• [WHAT TO PRODUCE]
Copy nothing but the line with "brown tutaku <312 160 369 199> => nothing" and the lines that follow it to the end of the entries below, and keep the pictures out.

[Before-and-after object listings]
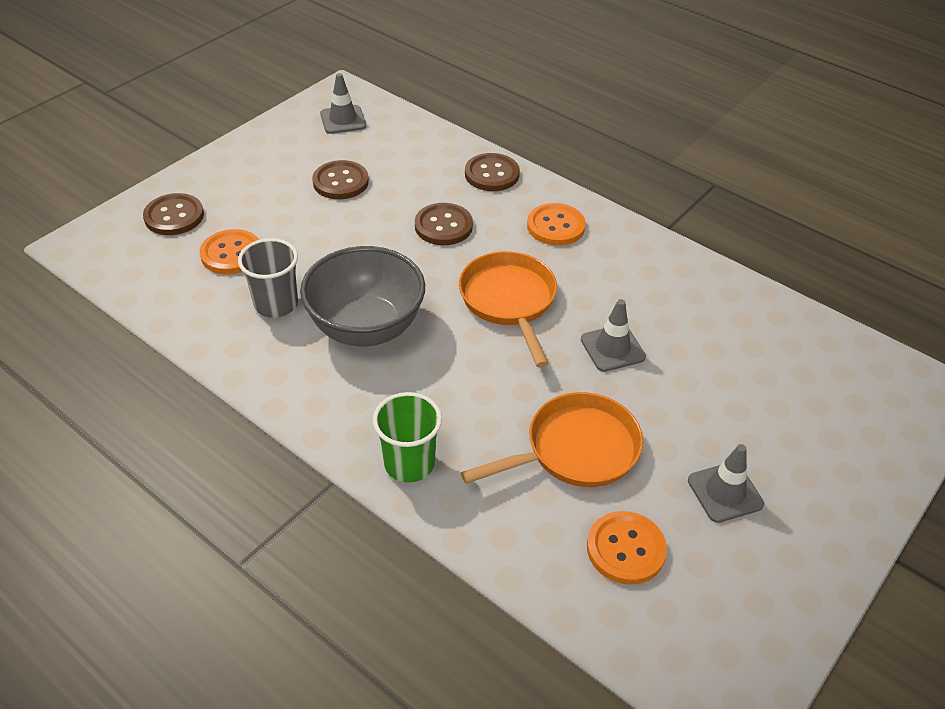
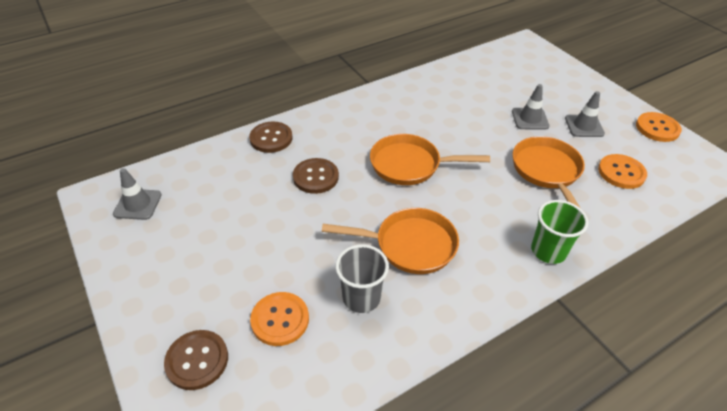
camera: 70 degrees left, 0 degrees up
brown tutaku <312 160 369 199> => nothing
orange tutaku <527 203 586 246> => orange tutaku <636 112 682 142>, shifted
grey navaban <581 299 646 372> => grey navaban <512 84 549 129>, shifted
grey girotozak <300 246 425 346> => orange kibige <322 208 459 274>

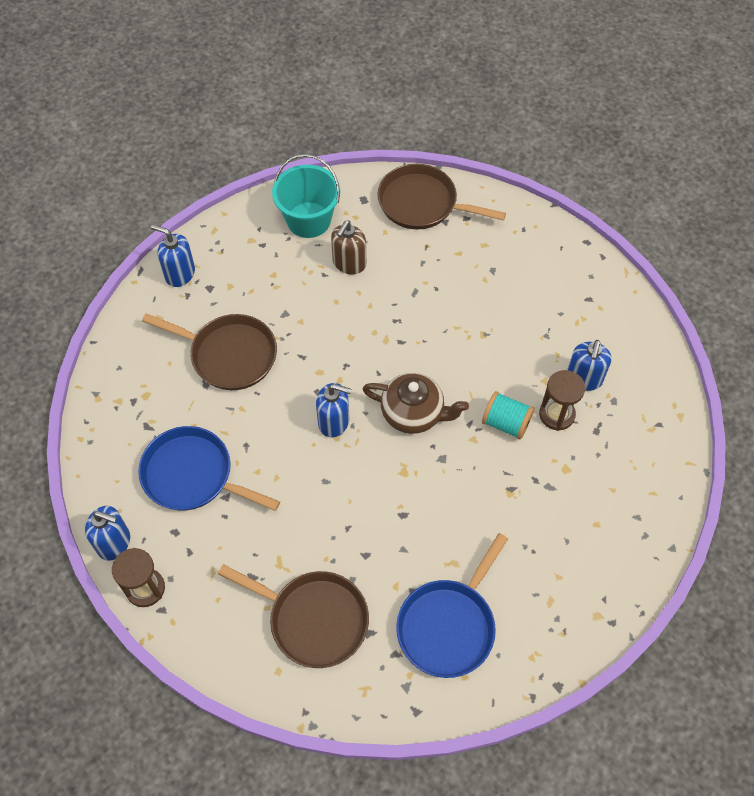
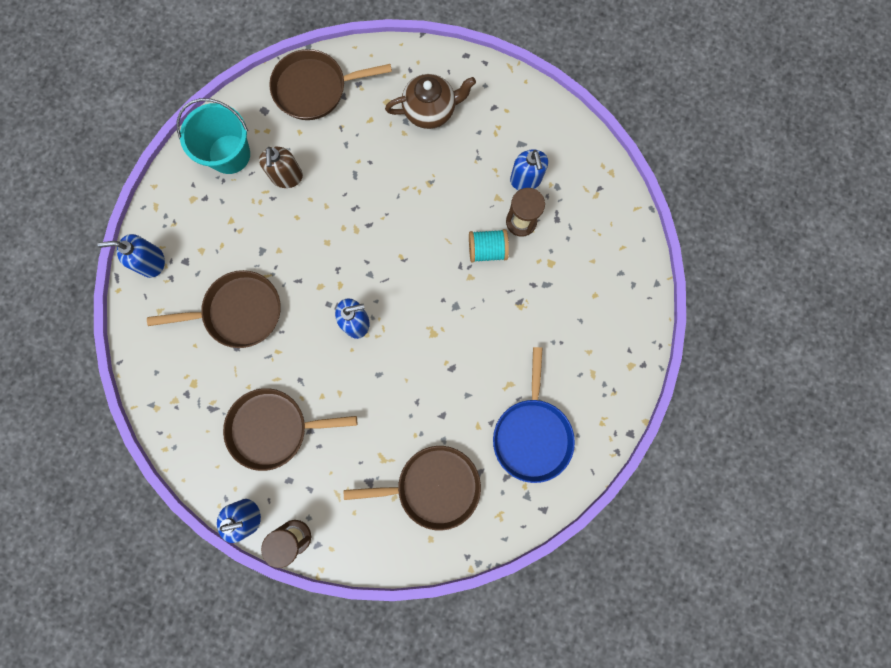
camera: 30 degrees left, 20 degrees up
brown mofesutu <363 373 469 434> => brown mofesutu <385 74 476 129>, shifted
blue kibige <138 426 280 511> => brown kibige <223 388 357 471>

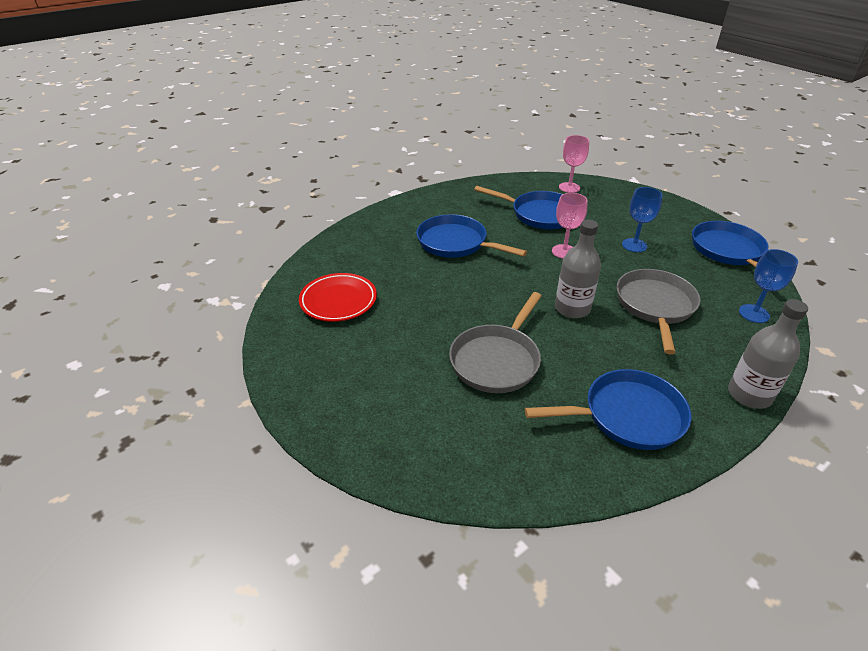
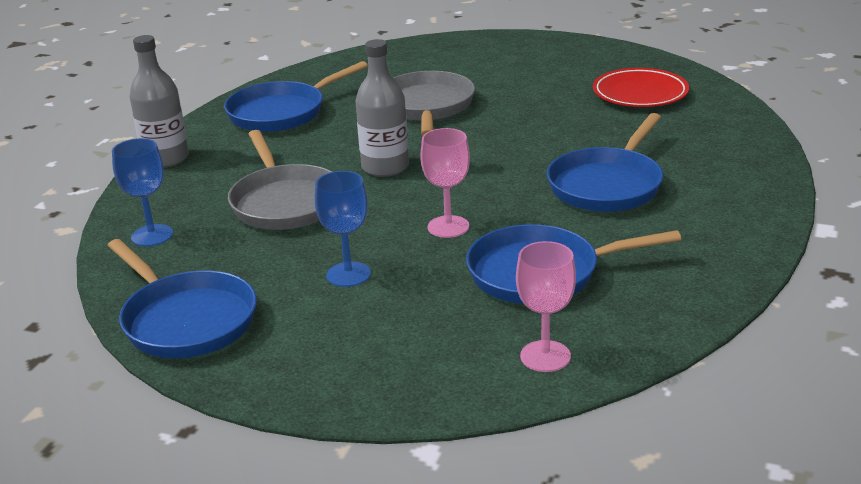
camera: 150 degrees right, 10 degrees down
blue kibige <416 214 527 258> => blue kibige <547 113 663 212>, 120 degrees clockwise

• [RESULT]
brown tutaku <312 160 369 199> => nothing
orange tutaku <527 203 586 246> => orange tutaku <636 112 682 142>, shifted
grey navaban <581 299 646 372> => grey navaban <512 84 549 129>, shifted
grey girotozak <300 246 425 346> => orange kibige <322 208 459 274>

camera: 30 degrees left, 20 degrees up
brown mofesutu <363 373 469 434> => brown mofesutu <385 74 476 129>, shifted
blue kibige <138 426 280 511> => brown kibige <223 388 357 471>

camera: 150 degrees right, 10 degrees down
blue kibige <416 214 527 258> => blue kibige <547 113 663 212>, 120 degrees clockwise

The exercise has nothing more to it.